>>
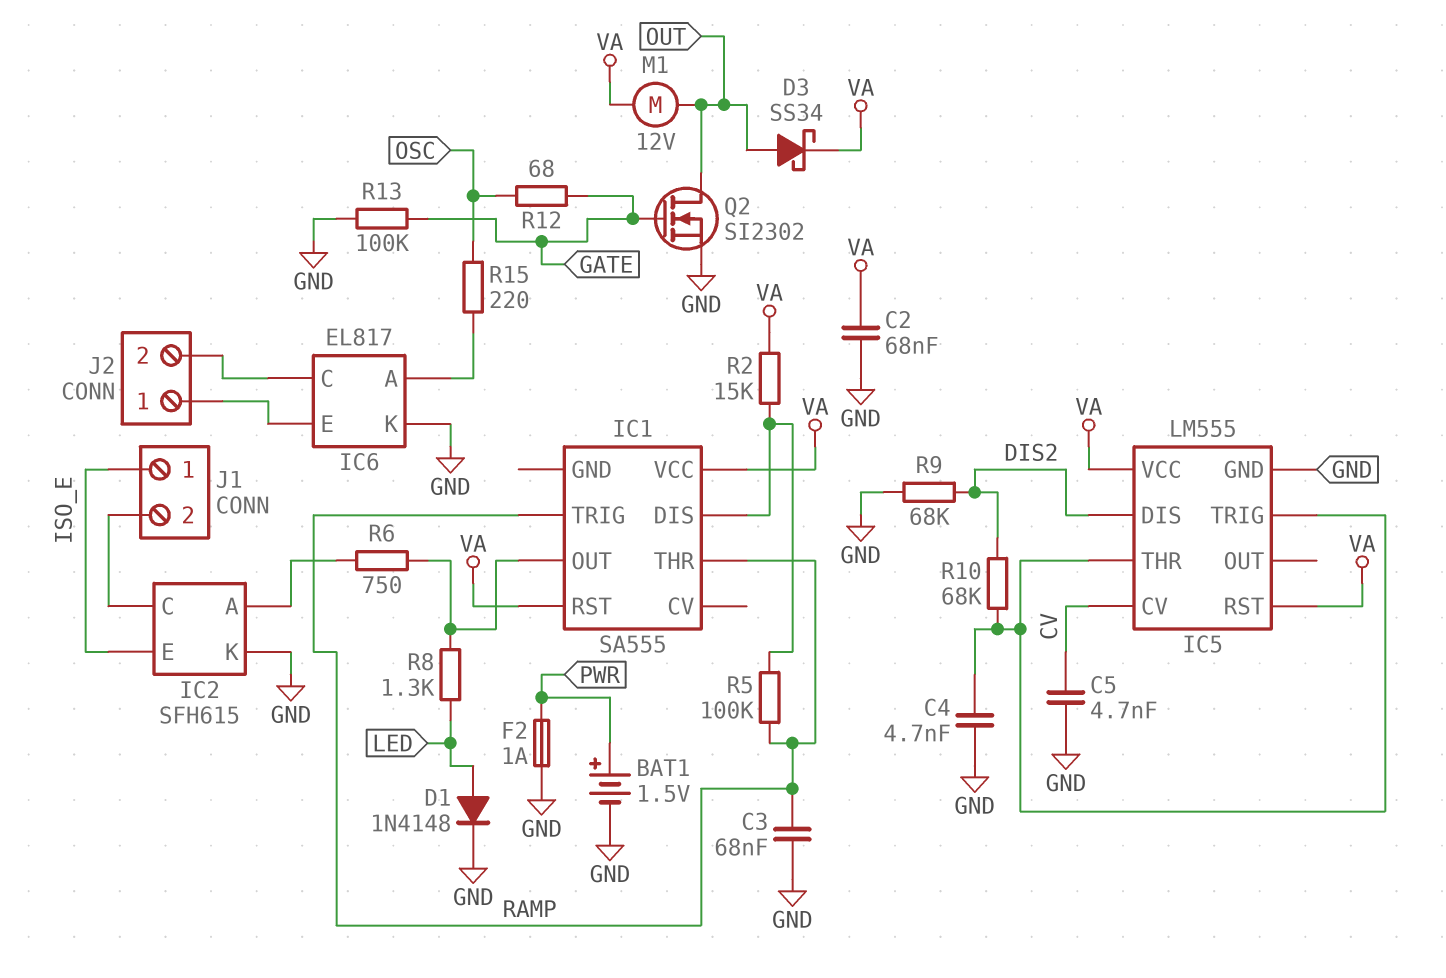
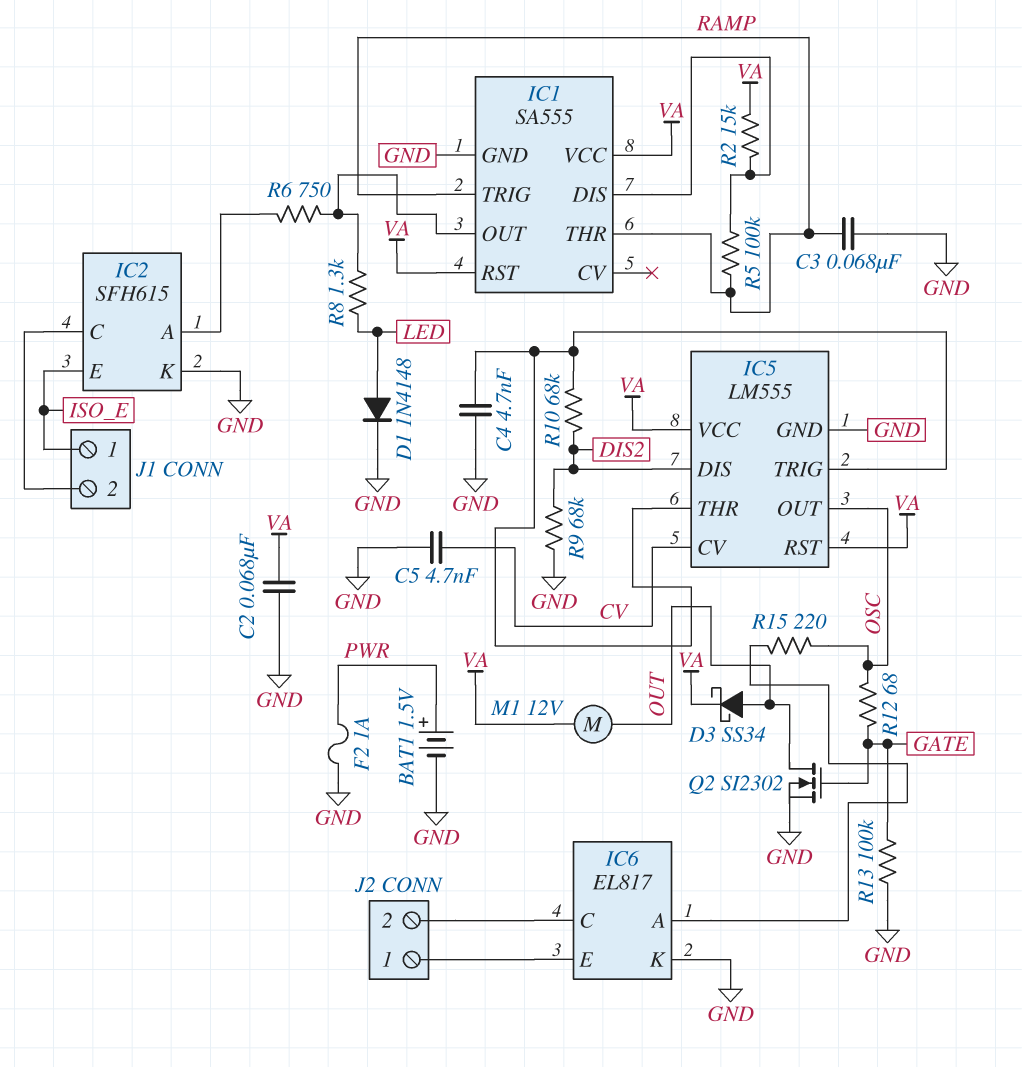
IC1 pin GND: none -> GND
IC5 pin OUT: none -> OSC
<<
>>
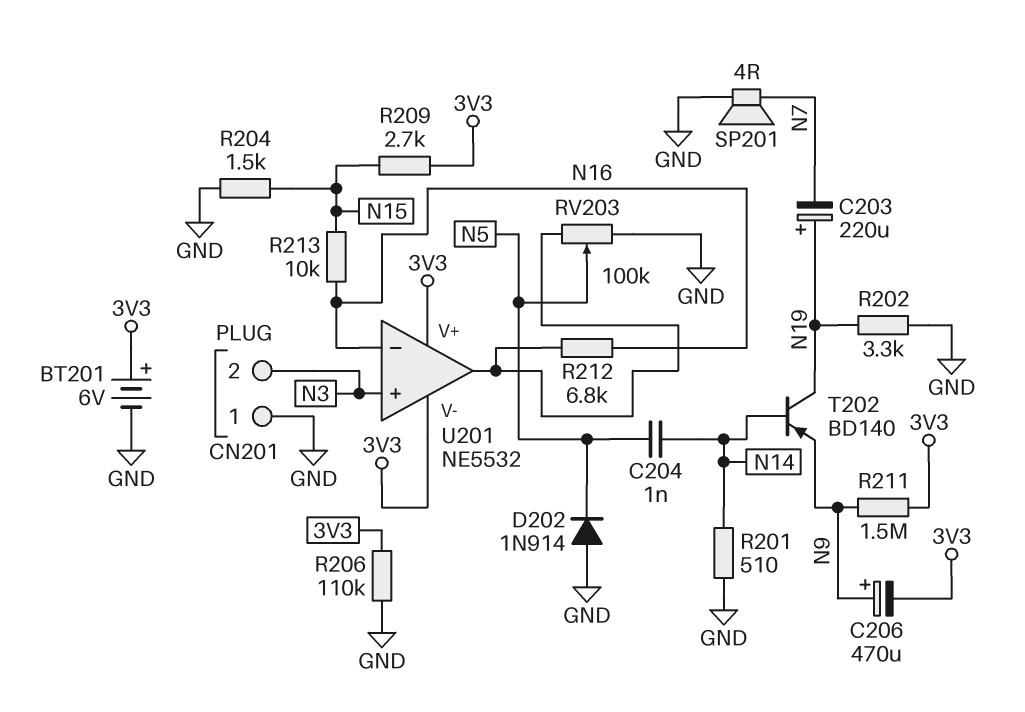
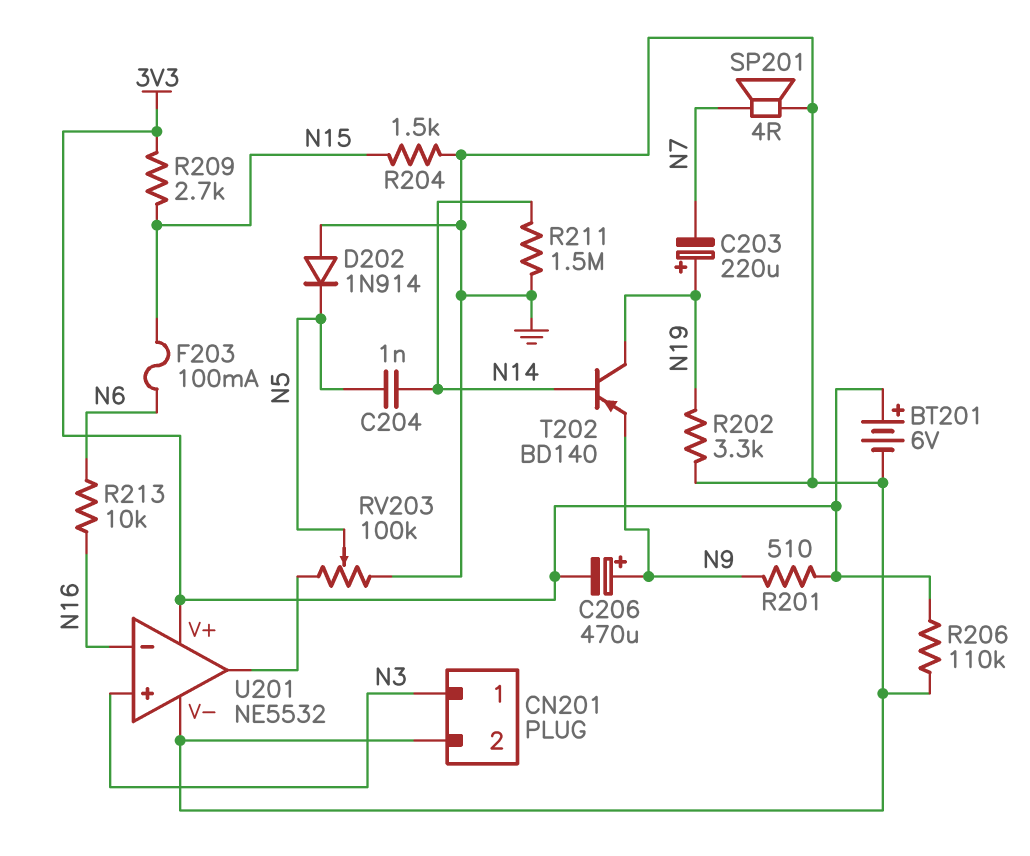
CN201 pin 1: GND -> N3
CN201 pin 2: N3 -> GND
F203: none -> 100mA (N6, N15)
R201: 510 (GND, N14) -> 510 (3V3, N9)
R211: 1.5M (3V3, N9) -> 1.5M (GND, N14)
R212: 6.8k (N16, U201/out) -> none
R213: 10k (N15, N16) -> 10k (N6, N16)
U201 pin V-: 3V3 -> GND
<<
◆ TASK TO CARRY OUT:
From the material above, copy exactly the lines between the line holding "CN201 pin 1: GND -> N3" and the line holding "U201 pin V-: 3V3 -> GND", inclusive, and only those.

◆ OUTPUT BELOW:
CN201 pin 1: GND -> N3
CN201 pin 2: N3 -> GND
F203: none -> 100mA (N6, N15)
R201: 510 (GND, N14) -> 510 (3V3, N9)
R211: 1.5M (3V3, N9) -> 1.5M (GND, N14)
R212: 6.8k (N16, U201/out) -> none
R213: 10k (N15, N16) -> 10k (N6, N16)
U201 pin V-: 3V3 -> GND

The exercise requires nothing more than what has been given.